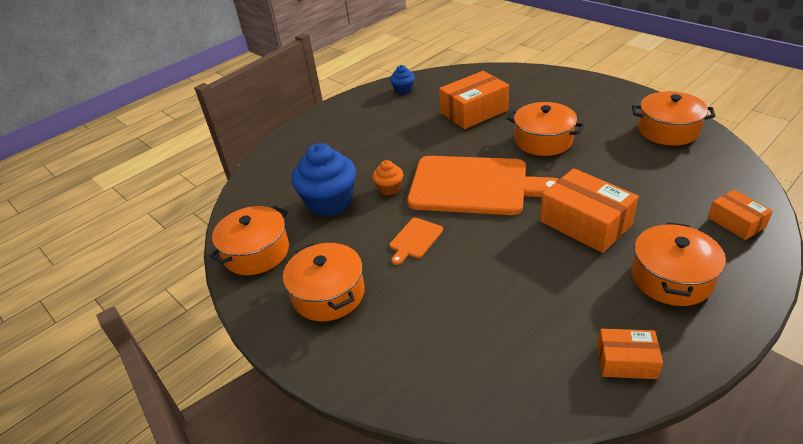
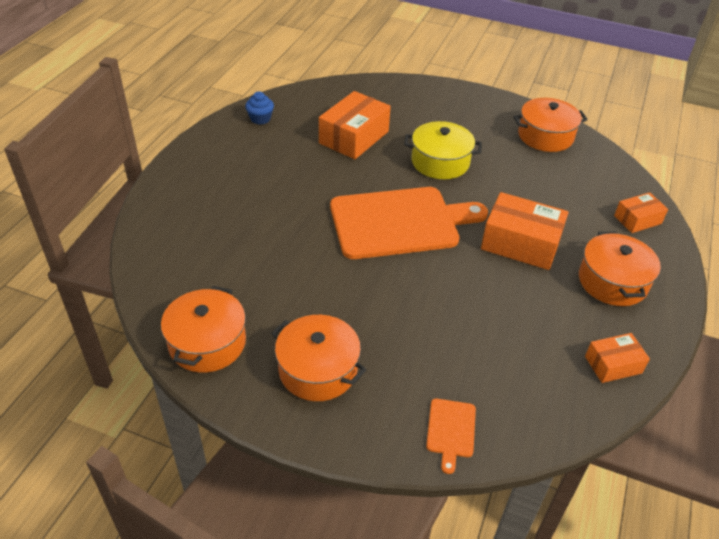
camera: 30 degrees left, 5 degrees up
(330, 202) = (257, 268): blue cupcake -> none
(389, 188) = (314, 240): orange cupcake -> none
(415, 239) = (372, 292): orange cutting board -> orange cutting board (451, 431)
(543, 140) = (440, 162): orange pot -> yellow pot
(736, 222) = (637, 220): orange box -> orange box turned 60 degrees counterclockwise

--- About this exercise ---
Since the pictures don't belong in the copy, copy only the rest of the entries above exactly.

--- Written solution ---
camera: 30 degrees left, 5 degrees up
(330, 202) = (257, 268): blue cupcake -> none
(389, 188) = (314, 240): orange cupcake -> none
(415, 239) = (372, 292): orange cutting board -> orange cutting board (451, 431)
(543, 140) = (440, 162): orange pot -> yellow pot
(736, 222) = (637, 220): orange box -> orange box turned 60 degrees counterclockwise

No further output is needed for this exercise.